§ Exercise description
Return the data exactly, with all pictures removed.

(Image sequences with motion text)
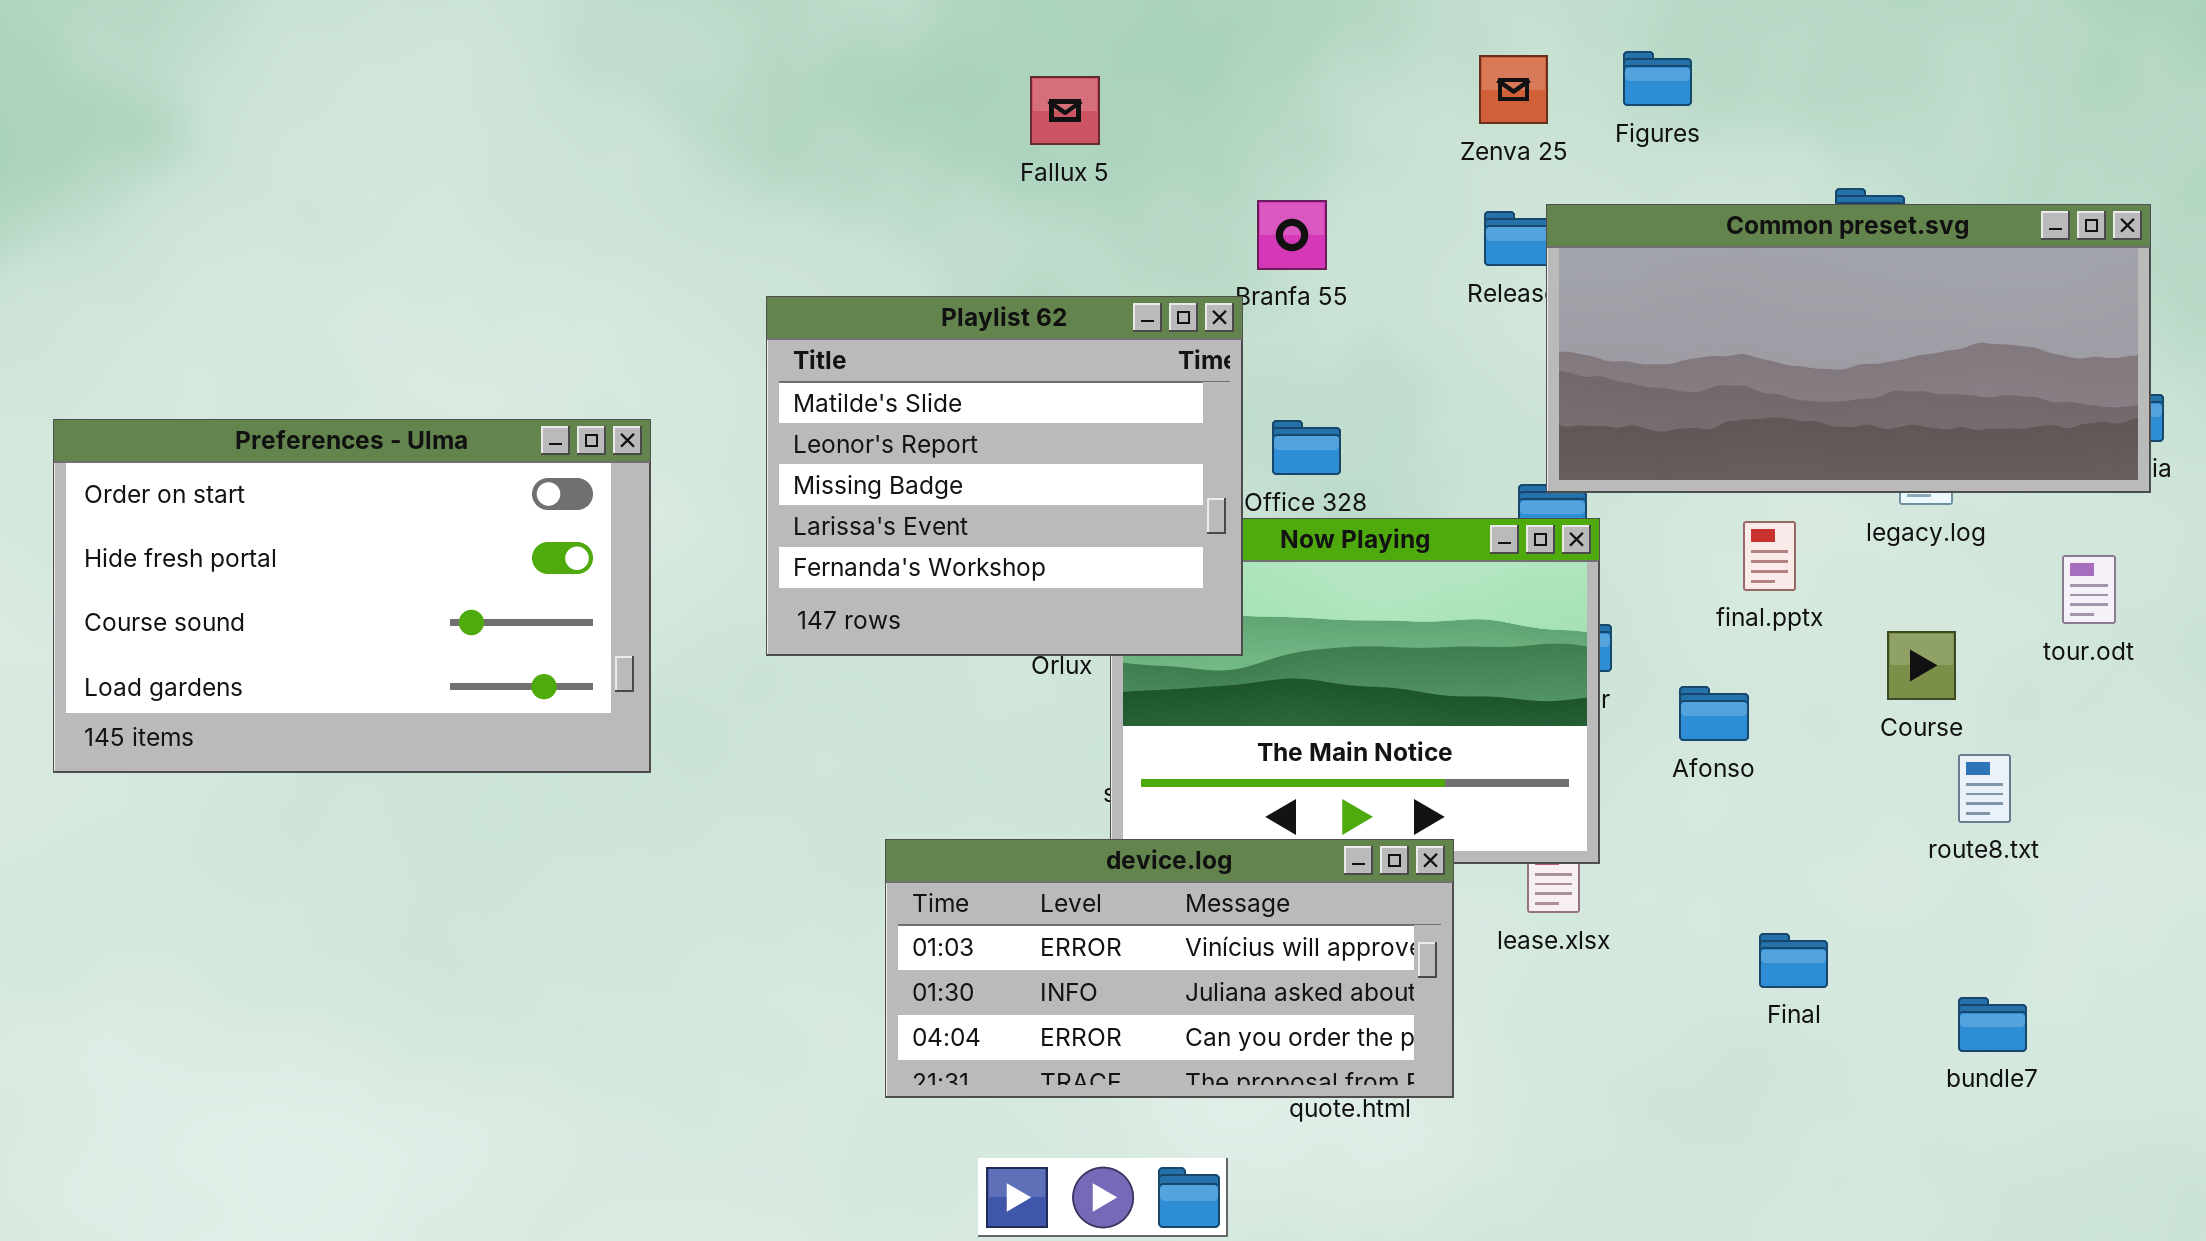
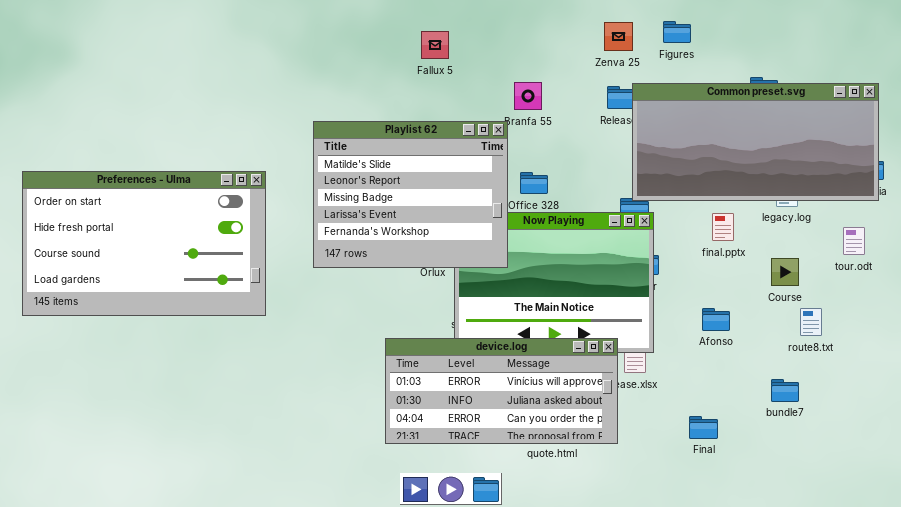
Afonso: [1679,686,1749,741] -> [702,308,730,331], moved
device.log: [885,839,1454,1098] -> [385,338,618,444], moved
Final: [1759,933,1828,988] -> [689,416,718,439], moved
bundle7: [1958,997,2027,1052] -> [771,379,799,402], moved

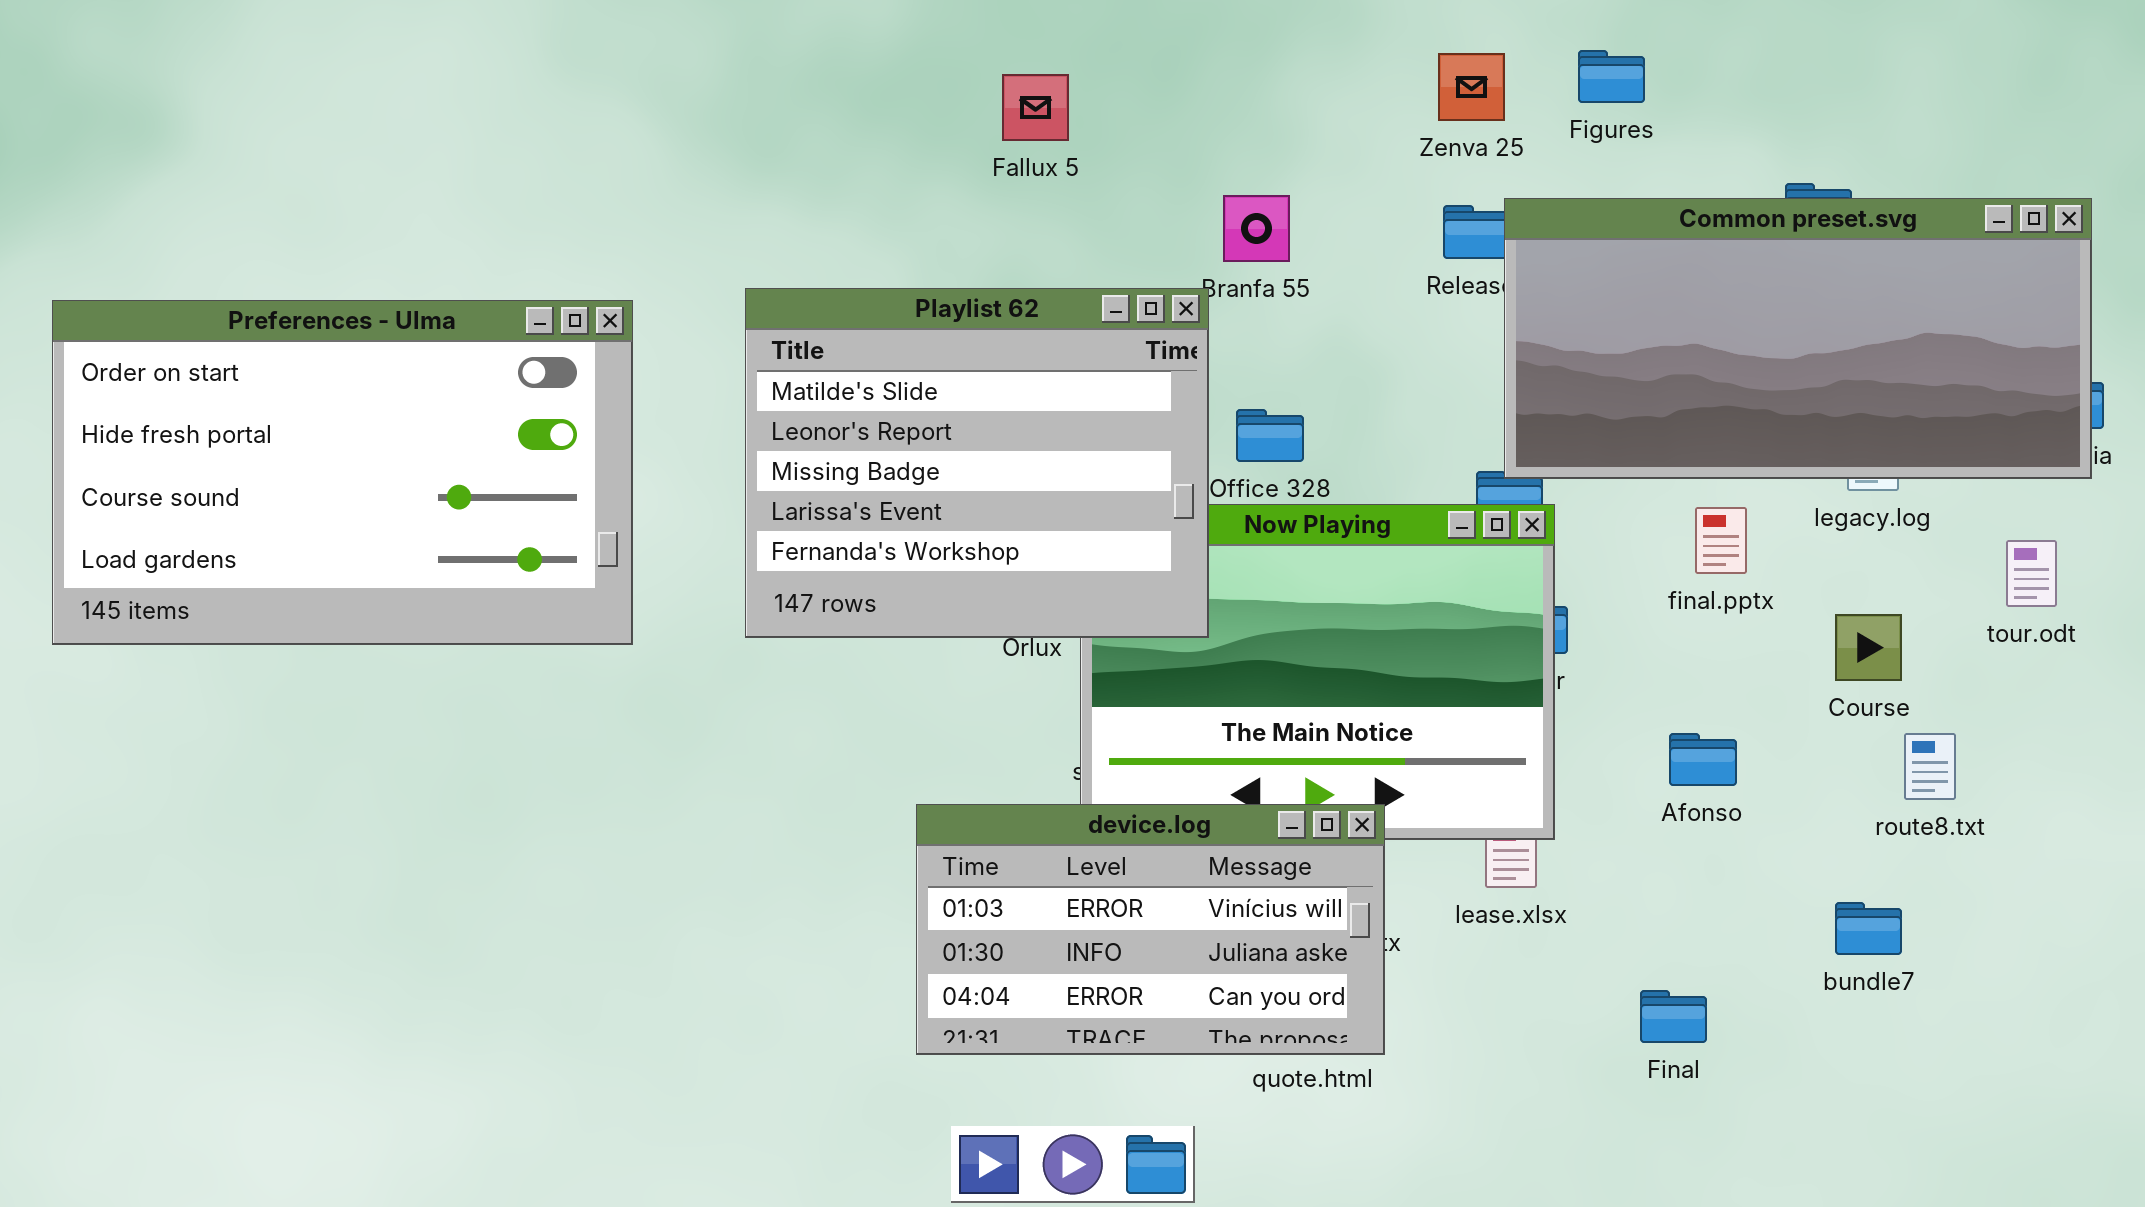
Preferences - Ulma: [22,171,266,316] -> [52,300,633,645], moved
device.log: [385,338,618,444] -> [916,804,1385,1055], resized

§ Answer
Afonso: [1679,686,1749,741] -> [702,308,730,331], moved
device.log: [885,839,1454,1098] -> [385,338,618,444], moved
Final: [1759,933,1828,988] -> [689,416,718,439], moved
bundle7: [1958,997,2027,1052] -> [771,379,799,402], moved

Preferences - Ulma: [22,171,266,316] -> [52,300,633,645], moved
device.log: [385,338,618,444] -> [916,804,1385,1055], resized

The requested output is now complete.